• [TASK TO COMPLETE]: Starting at the first line of the entries below, output every line exactly, up to and including the line with "IC7: XOR 74LS86".

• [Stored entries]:
******************************

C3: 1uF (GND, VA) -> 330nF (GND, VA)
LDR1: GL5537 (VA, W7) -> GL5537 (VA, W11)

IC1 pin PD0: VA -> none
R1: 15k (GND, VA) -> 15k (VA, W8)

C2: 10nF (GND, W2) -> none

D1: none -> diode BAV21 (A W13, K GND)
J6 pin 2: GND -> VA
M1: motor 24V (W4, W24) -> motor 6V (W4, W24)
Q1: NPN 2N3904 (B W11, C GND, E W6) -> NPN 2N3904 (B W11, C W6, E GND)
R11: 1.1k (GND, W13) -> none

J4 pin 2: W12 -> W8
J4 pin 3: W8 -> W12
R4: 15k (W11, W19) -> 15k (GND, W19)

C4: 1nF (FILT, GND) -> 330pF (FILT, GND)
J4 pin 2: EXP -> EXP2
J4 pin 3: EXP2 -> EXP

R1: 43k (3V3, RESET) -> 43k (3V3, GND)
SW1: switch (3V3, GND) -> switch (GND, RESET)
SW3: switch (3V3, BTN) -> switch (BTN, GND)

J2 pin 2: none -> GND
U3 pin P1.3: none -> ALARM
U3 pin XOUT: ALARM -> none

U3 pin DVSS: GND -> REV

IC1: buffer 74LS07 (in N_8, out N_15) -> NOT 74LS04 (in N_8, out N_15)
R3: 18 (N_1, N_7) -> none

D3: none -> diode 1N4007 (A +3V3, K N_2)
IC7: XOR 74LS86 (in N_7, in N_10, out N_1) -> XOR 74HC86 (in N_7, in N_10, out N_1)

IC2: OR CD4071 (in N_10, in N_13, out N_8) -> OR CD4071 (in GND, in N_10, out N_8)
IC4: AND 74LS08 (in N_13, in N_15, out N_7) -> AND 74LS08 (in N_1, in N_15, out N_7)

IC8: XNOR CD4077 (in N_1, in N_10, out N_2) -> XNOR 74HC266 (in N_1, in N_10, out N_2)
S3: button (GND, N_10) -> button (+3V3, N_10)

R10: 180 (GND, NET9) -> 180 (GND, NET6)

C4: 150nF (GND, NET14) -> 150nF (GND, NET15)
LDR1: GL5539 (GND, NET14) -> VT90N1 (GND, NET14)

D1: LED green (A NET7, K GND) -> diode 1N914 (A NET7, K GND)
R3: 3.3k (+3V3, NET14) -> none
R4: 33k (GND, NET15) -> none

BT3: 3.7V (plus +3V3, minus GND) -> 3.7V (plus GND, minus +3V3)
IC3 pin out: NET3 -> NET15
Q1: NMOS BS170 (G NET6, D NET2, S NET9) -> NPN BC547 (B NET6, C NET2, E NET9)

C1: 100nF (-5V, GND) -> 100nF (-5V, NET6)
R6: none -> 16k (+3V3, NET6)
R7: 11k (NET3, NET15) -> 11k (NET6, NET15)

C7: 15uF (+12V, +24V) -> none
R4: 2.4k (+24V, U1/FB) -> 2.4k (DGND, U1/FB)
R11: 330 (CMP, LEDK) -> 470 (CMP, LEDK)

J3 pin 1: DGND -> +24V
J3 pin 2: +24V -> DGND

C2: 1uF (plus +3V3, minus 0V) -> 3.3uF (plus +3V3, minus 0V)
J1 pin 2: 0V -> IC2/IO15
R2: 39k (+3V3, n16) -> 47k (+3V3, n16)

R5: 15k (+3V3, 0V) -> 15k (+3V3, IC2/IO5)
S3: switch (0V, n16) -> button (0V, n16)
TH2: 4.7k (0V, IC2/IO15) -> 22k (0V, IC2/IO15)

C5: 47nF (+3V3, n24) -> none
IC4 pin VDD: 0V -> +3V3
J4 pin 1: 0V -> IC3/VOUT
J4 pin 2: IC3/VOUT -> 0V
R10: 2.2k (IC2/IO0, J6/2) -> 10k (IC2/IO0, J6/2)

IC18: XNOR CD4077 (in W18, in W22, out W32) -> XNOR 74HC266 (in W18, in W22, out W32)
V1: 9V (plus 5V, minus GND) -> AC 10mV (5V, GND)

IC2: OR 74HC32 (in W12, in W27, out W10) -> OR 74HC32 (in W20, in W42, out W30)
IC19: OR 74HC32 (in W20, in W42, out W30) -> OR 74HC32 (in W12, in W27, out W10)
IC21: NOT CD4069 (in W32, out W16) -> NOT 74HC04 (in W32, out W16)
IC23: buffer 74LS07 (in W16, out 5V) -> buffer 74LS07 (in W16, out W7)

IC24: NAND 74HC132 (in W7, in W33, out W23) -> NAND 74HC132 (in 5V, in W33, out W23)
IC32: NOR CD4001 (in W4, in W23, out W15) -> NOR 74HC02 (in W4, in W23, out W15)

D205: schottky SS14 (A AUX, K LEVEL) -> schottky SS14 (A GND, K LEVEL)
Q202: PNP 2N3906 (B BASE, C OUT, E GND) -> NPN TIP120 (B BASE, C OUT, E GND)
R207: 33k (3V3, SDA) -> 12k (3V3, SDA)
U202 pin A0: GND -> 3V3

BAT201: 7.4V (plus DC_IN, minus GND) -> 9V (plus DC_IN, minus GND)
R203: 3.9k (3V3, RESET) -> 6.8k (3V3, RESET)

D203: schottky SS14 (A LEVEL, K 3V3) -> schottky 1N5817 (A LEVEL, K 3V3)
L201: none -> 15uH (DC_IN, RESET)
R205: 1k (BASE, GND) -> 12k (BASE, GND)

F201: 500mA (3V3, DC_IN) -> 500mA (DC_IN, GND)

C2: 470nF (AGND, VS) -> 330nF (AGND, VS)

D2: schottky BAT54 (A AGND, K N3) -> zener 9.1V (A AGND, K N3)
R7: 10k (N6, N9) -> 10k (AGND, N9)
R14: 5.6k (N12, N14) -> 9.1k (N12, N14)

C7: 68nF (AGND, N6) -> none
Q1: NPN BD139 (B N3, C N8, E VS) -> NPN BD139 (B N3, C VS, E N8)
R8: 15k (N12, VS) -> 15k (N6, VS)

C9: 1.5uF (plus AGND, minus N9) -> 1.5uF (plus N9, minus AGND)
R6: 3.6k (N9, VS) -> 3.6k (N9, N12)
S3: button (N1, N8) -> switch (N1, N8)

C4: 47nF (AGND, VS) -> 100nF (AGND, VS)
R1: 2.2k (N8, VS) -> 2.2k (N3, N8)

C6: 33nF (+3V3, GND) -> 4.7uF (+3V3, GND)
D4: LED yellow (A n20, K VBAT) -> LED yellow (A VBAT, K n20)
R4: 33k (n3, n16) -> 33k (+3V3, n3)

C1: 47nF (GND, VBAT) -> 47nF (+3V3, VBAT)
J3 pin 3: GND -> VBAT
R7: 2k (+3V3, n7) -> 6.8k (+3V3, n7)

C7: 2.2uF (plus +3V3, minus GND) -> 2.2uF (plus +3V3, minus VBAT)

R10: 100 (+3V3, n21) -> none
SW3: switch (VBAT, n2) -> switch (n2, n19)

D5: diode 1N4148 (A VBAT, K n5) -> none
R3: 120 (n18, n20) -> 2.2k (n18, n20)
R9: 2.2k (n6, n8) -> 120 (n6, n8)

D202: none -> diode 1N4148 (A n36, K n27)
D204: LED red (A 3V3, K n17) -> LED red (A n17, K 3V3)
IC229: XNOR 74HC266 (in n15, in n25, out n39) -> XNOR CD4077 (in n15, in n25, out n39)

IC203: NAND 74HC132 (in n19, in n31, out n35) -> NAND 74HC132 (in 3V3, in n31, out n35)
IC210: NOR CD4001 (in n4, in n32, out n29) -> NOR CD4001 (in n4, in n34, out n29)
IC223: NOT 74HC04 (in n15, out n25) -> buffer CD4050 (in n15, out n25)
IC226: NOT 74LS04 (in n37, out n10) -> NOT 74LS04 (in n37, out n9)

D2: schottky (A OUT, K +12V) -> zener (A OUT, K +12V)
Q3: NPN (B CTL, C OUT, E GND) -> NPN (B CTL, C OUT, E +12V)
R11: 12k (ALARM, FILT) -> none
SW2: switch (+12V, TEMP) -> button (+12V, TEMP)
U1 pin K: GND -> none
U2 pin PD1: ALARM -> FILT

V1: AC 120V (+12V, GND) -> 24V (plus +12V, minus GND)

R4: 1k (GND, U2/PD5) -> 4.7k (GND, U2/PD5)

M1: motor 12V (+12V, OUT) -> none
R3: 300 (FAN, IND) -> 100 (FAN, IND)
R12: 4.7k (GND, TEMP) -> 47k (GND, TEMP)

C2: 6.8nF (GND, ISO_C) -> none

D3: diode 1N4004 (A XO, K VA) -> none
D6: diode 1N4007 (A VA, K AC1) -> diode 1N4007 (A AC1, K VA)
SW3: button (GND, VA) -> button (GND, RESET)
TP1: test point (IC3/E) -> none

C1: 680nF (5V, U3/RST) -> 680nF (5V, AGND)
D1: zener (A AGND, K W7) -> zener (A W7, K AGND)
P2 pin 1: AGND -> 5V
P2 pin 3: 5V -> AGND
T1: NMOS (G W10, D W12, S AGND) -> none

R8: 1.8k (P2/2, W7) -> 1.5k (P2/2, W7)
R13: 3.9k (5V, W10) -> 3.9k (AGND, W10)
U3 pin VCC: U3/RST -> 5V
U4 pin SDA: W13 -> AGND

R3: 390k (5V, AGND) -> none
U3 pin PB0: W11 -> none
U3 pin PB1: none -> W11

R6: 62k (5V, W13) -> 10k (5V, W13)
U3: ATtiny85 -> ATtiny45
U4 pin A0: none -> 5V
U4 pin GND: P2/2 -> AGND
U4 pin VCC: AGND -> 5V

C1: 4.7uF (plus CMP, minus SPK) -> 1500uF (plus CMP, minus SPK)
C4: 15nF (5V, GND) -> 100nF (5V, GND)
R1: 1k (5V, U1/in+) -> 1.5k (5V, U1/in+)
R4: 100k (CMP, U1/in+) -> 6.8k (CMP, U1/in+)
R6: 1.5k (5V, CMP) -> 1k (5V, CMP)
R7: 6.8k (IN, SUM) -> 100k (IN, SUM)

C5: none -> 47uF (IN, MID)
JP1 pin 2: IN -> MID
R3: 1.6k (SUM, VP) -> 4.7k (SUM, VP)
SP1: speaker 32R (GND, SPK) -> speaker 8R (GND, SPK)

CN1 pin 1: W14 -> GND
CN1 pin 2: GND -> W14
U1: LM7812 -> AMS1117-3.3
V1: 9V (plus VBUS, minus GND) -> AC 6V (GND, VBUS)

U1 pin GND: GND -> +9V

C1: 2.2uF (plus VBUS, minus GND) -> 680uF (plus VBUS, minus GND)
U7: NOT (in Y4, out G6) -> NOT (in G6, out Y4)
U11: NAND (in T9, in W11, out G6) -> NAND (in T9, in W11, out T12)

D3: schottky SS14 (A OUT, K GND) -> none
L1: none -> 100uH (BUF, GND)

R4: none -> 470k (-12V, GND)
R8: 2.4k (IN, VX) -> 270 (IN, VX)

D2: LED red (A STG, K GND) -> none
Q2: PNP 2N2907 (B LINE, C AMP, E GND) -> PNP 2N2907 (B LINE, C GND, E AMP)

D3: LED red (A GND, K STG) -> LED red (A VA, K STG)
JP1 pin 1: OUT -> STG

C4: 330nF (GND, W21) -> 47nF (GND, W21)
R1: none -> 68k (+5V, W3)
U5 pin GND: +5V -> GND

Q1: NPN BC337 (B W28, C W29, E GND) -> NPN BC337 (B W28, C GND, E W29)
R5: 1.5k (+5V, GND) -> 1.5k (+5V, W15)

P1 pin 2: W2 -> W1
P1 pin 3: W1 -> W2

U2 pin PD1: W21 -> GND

******************************

• [TASK SOLUTION]:
C3: 1uF (GND, VA) -> 330nF (GND, VA)
LDR1: GL5537 (VA, W7) -> GL5537 (VA, W11)

IC1 pin PD0: VA -> none
R1: 15k (GND, VA) -> 15k (VA, W8)

C2: 10nF (GND, W2) -> none

D1: none -> diode BAV21 (A W13, K GND)
J6 pin 2: GND -> VA
M1: motor 24V (W4, W24) -> motor 6V (W4, W24)
Q1: NPN 2N3904 (B W11, C GND, E W6) -> NPN 2N3904 (B W11, C W6, E GND)
R11: 1.1k (GND, W13) -> none

J4 pin 2: W12 -> W8
J4 pin 3: W8 -> W12
R4: 15k (W11, W19) -> 15k (GND, W19)

C4: 1nF (FILT, GND) -> 330pF (FILT, GND)
J4 pin 2: EXP -> EXP2
J4 pin 3: EXP2 -> EXP

R1: 43k (3V3, RESET) -> 43k (3V3, GND)
SW1: switch (3V3, GND) -> switch (GND, RESET)
SW3: switch (3V3, BTN) -> switch (BTN, GND)

J2 pin 2: none -> GND
U3 pin P1.3: none -> ALARM
U3 pin XOUT: ALARM -> none

U3 pin DVSS: GND -> REV

IC1: buffer 74LS07 (in N_8, out N_15) -> NOT 74LS04 (in N_8, out N_15)
R3: 18 (N_1, N_7) -> none

D3: none -> diode 1N4007 (A +3V3, K N_2)
IC7: XOR 74LS86 (in N_7, in N_10, out N_1) -> XOR 74HC86 (in N_7, in N_10, out N_1)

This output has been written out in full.